■ **TASK DESCRIPTION**
For the data below, give again exactly the lines from the one containing "report.txt: [289,222,344,293] ->" through the one containing "save_export.js - Editor: [420,742,984,1025]", both ends included, and no others.

■ **RECORDS SHOWN**
★ ★ ★ ★ ★ ★ ★

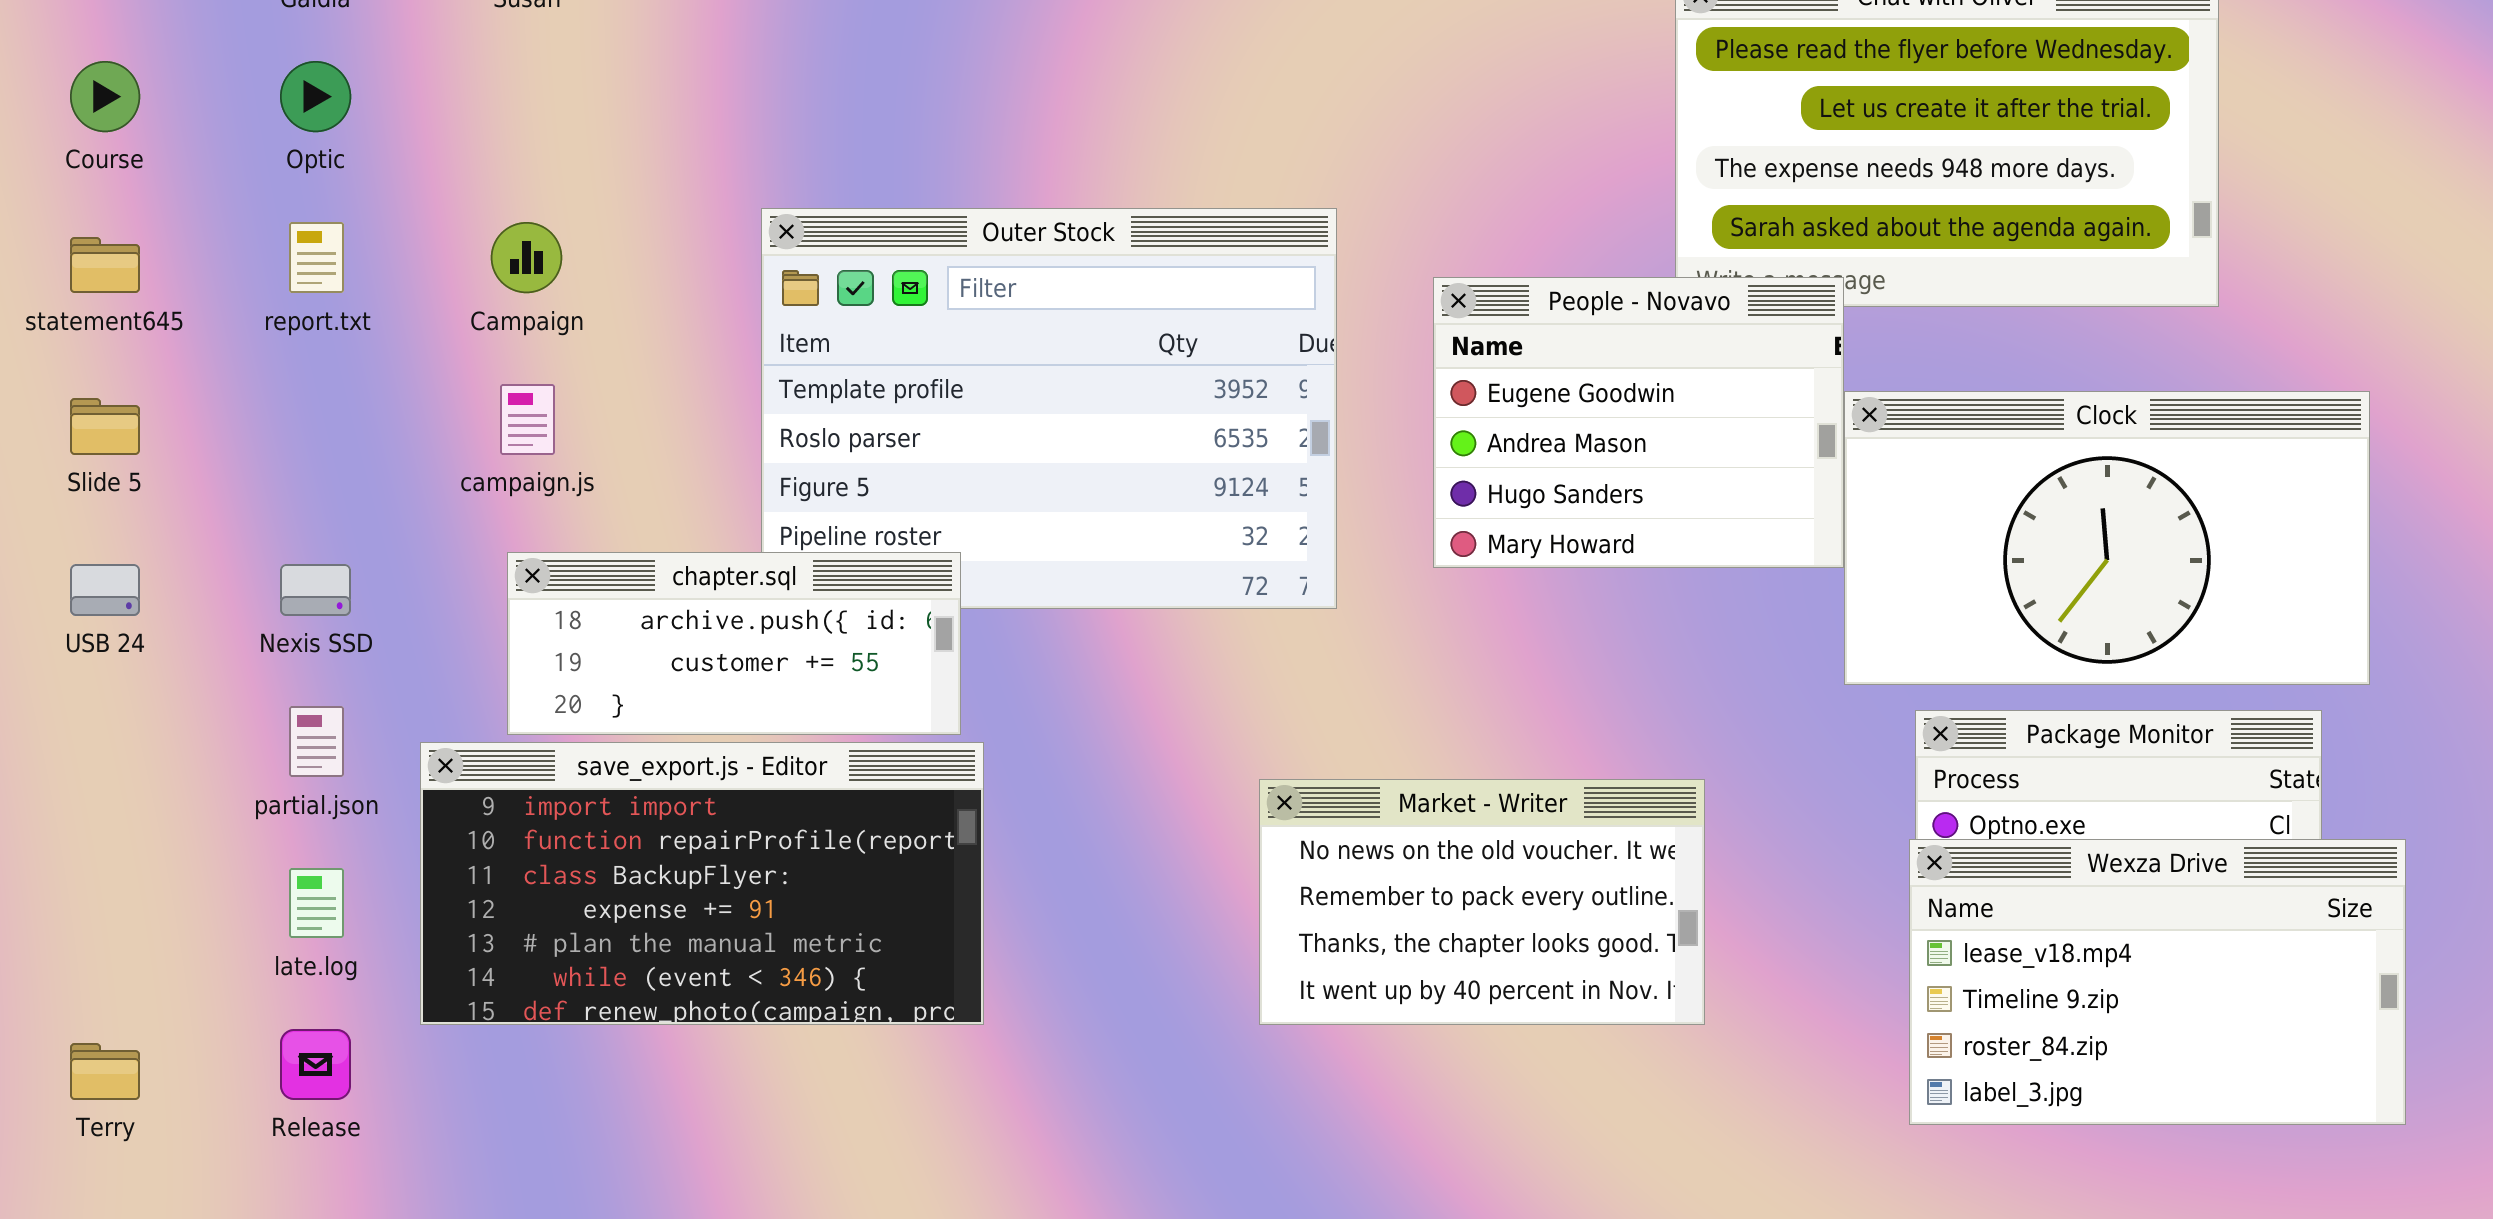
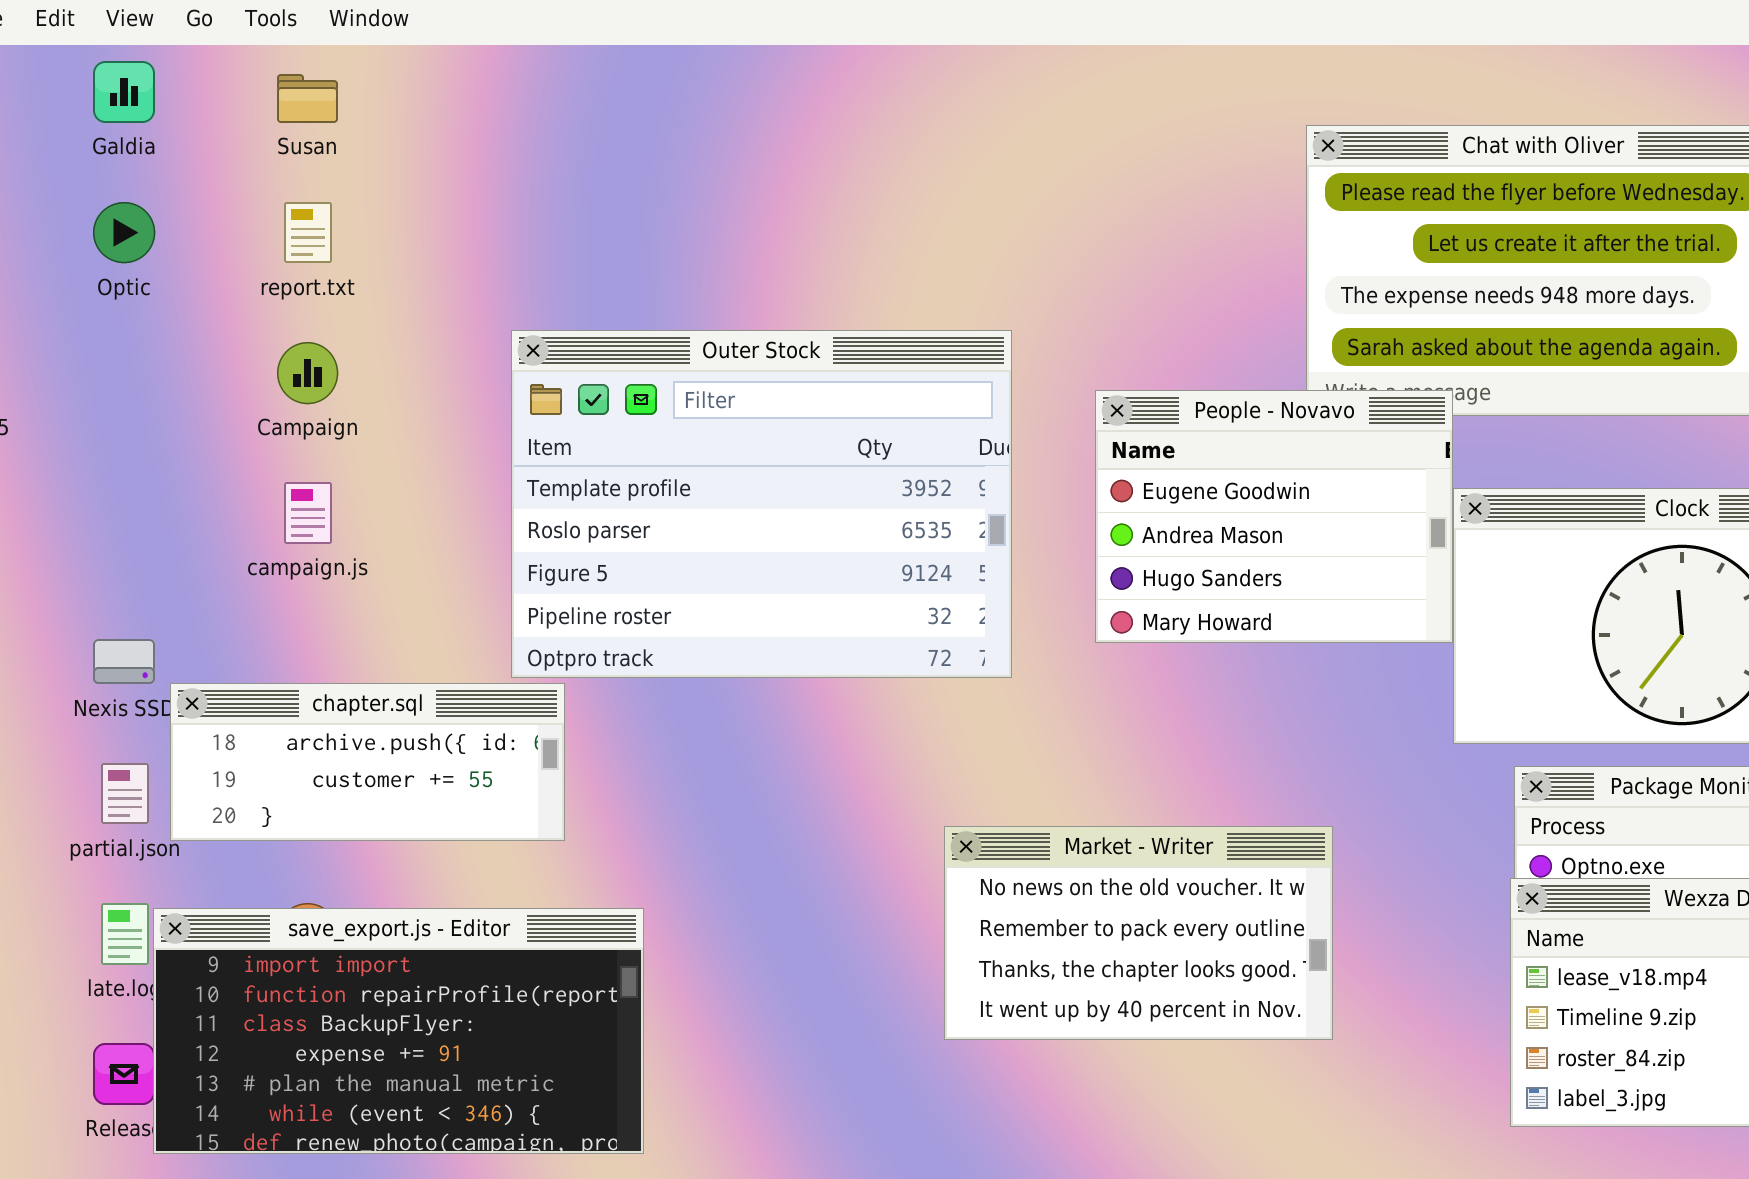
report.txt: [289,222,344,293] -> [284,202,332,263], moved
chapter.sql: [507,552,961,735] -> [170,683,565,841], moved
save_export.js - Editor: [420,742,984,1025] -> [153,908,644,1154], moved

★ ★ ★ ★ ★ ★ ★

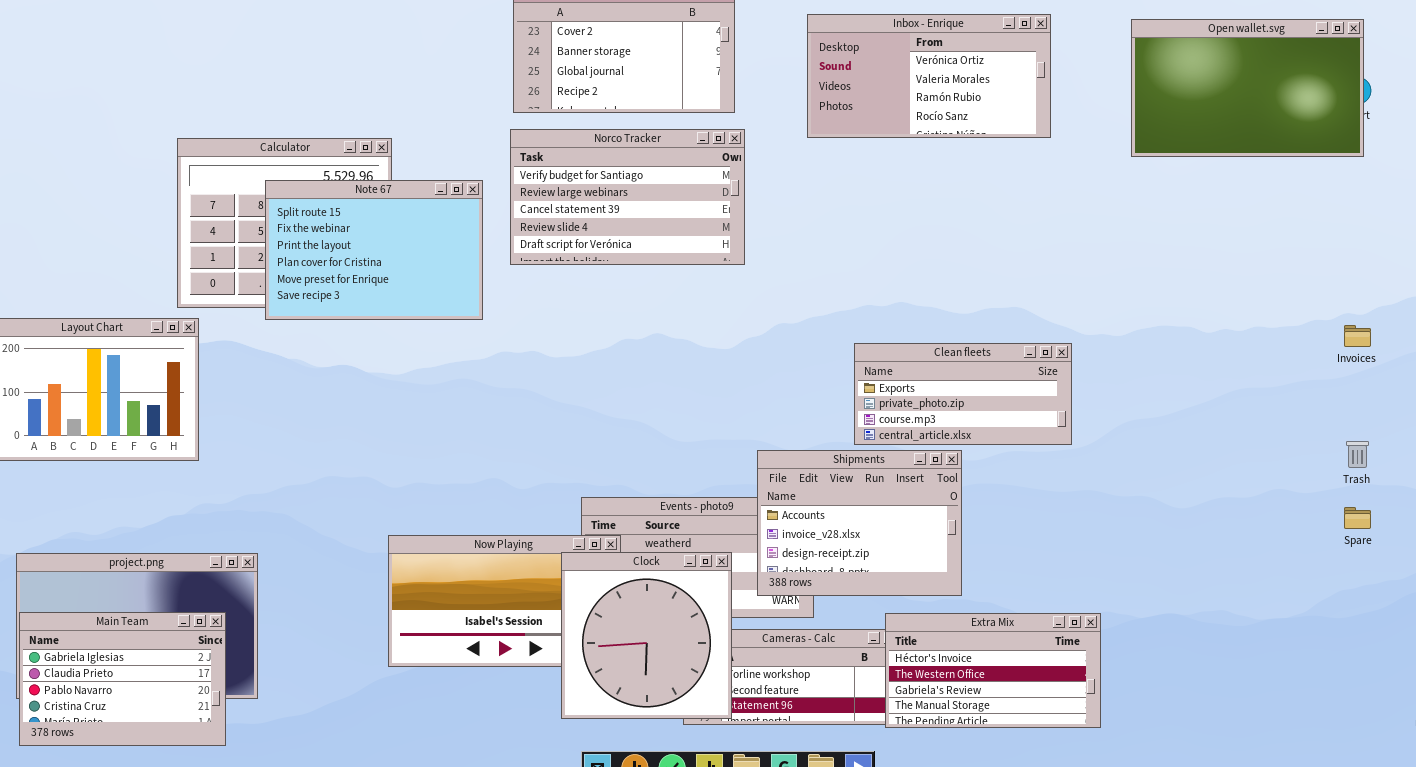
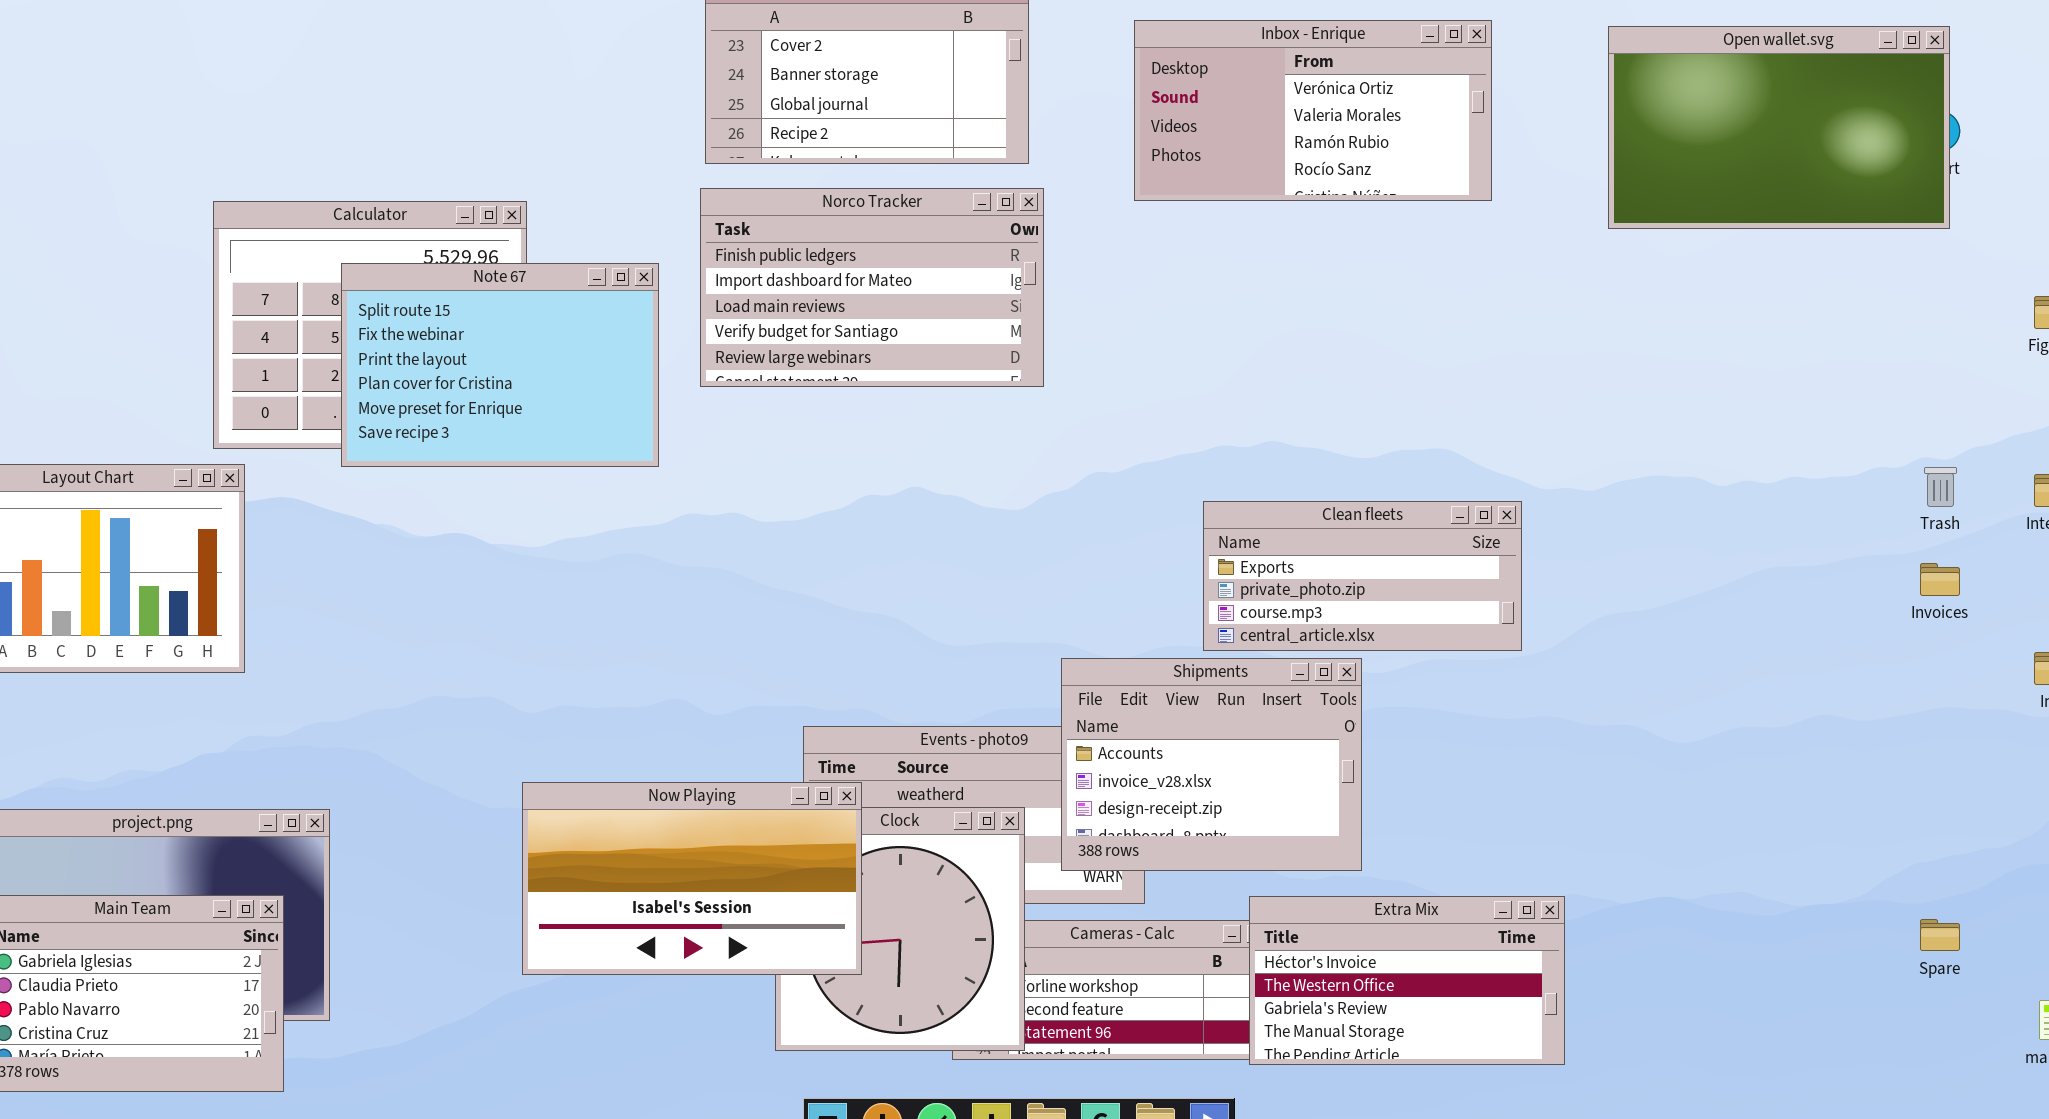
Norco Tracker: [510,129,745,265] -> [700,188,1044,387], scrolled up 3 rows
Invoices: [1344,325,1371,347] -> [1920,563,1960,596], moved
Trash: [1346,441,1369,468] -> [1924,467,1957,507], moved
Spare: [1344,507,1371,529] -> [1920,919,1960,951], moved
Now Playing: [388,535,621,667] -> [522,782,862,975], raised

★ ★ ★ ★ ★ ★ ★

■ **OUTPUT OF THE TASK**
report.txt: [289,222,344,293] -> [284,202,332,263], moved
chapter.sql: [507,552,961,735] -> [170,683,565,841], moved
save_export.js - Editor: [420,742,984,1025] -> [153,908,644,1154], moved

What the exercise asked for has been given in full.